▶ [Material to process]
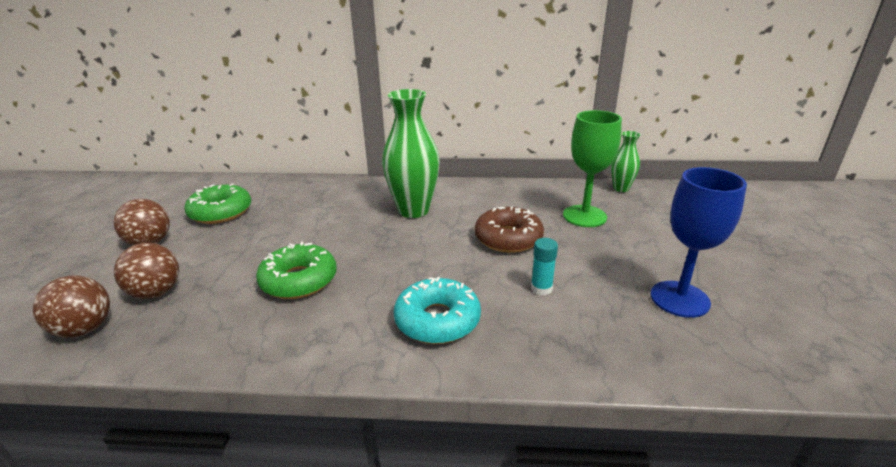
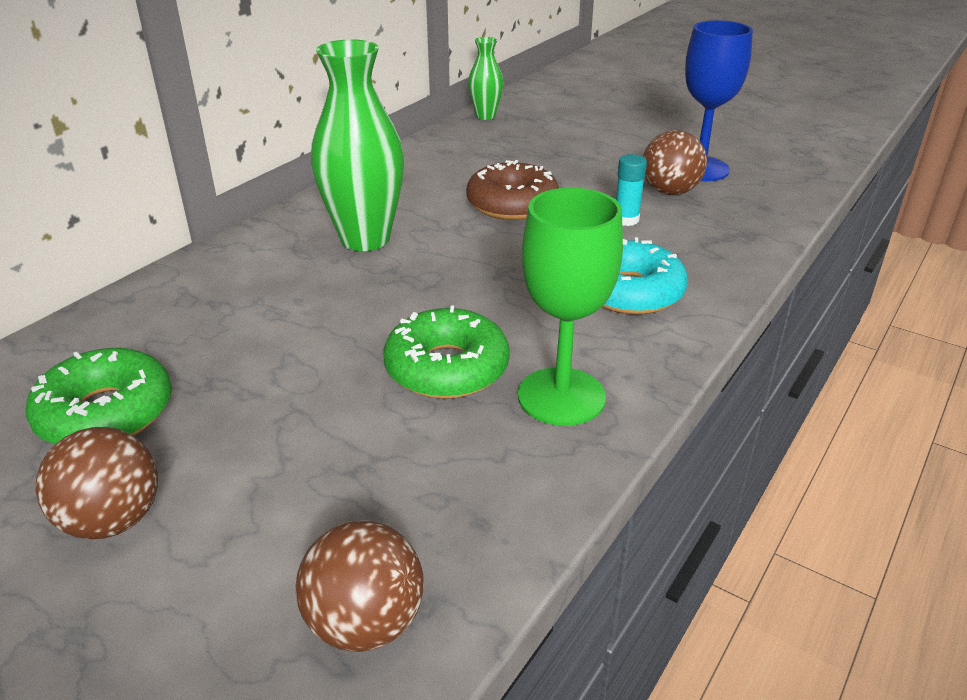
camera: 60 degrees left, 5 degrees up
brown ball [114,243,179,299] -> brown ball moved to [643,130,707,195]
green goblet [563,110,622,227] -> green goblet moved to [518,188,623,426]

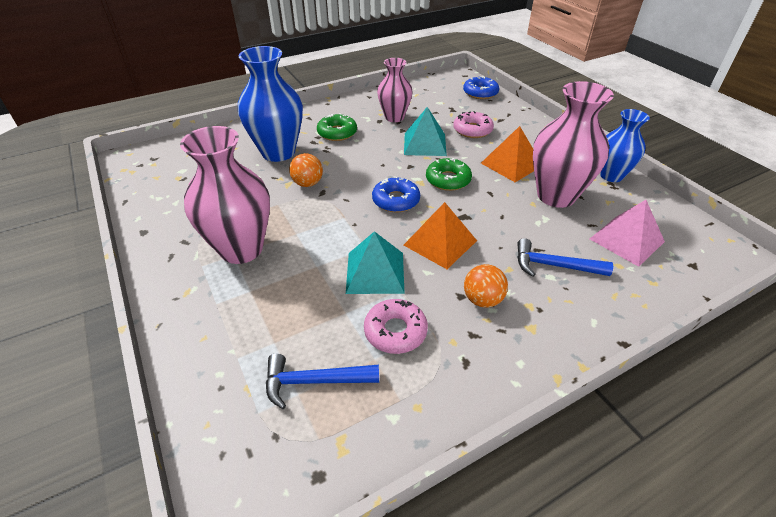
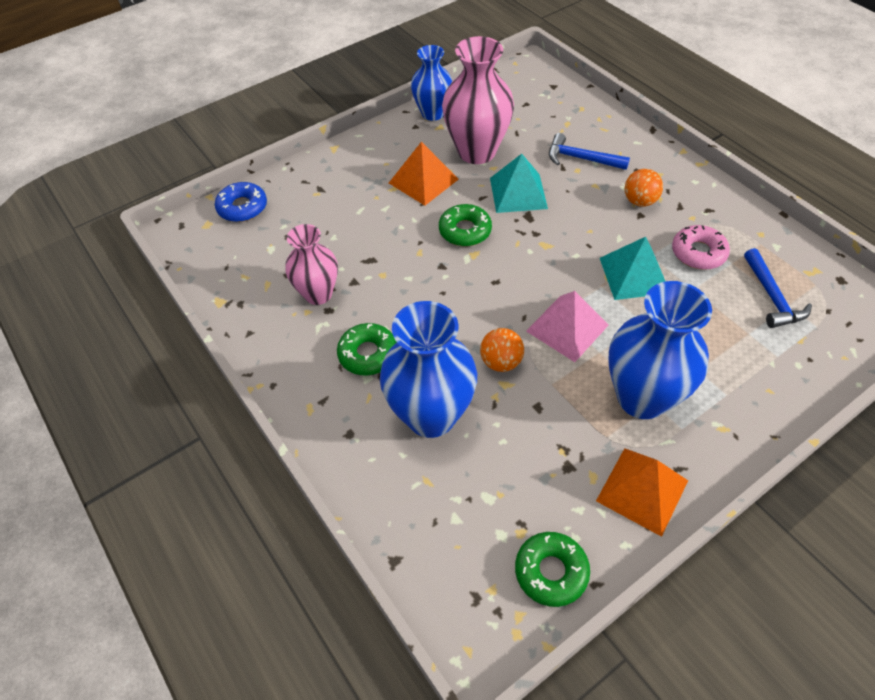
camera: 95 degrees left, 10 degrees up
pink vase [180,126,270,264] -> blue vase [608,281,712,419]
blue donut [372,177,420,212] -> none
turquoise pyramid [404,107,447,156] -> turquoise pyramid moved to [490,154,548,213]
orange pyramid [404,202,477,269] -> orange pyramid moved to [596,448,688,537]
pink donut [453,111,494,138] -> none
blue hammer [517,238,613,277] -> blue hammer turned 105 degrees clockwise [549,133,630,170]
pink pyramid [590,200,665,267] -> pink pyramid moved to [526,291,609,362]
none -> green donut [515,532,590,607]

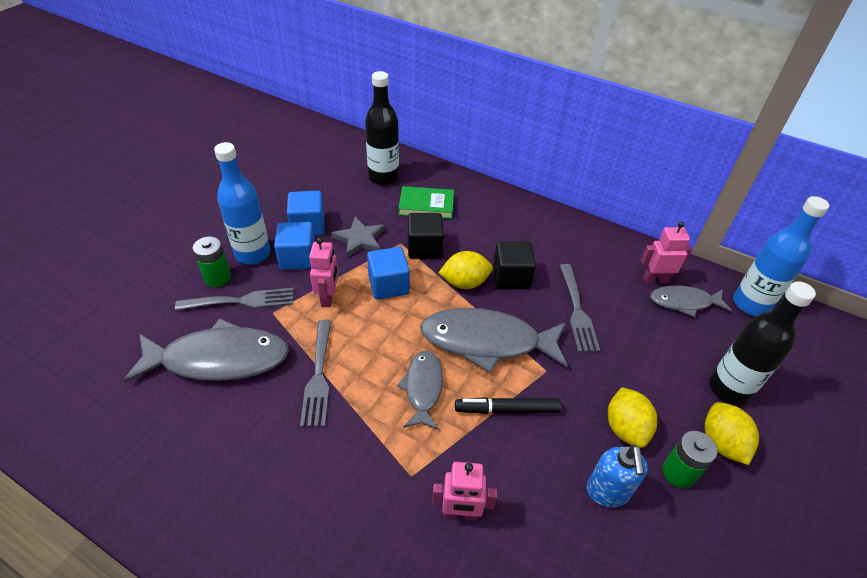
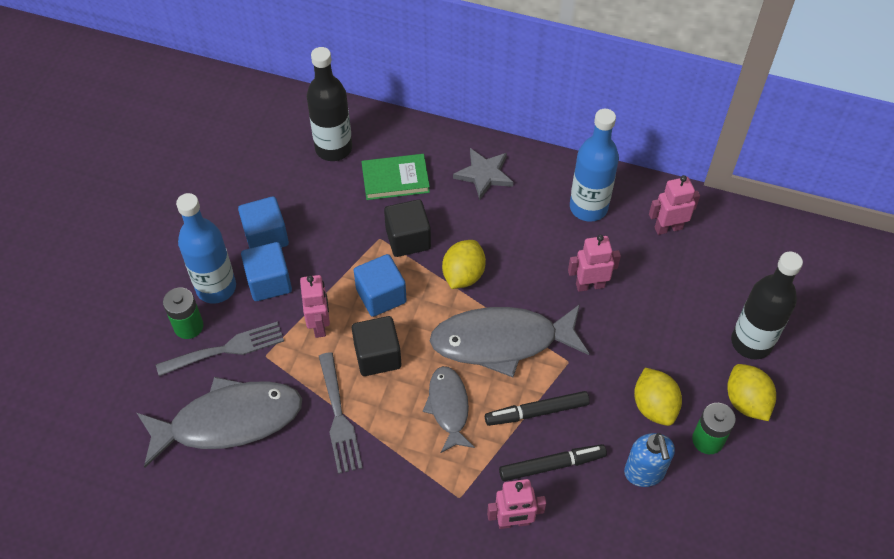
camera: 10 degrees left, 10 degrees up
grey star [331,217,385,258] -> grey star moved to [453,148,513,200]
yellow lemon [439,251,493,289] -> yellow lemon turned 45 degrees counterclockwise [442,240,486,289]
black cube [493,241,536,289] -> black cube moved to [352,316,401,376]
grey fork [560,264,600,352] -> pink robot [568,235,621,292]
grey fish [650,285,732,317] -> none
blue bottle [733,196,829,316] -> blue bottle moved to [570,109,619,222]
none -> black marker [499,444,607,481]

▶ [Task brief]
Exactly how many lines of the listing above contain the string "blue"? Give no more than the number.

▶ [Written reply]
4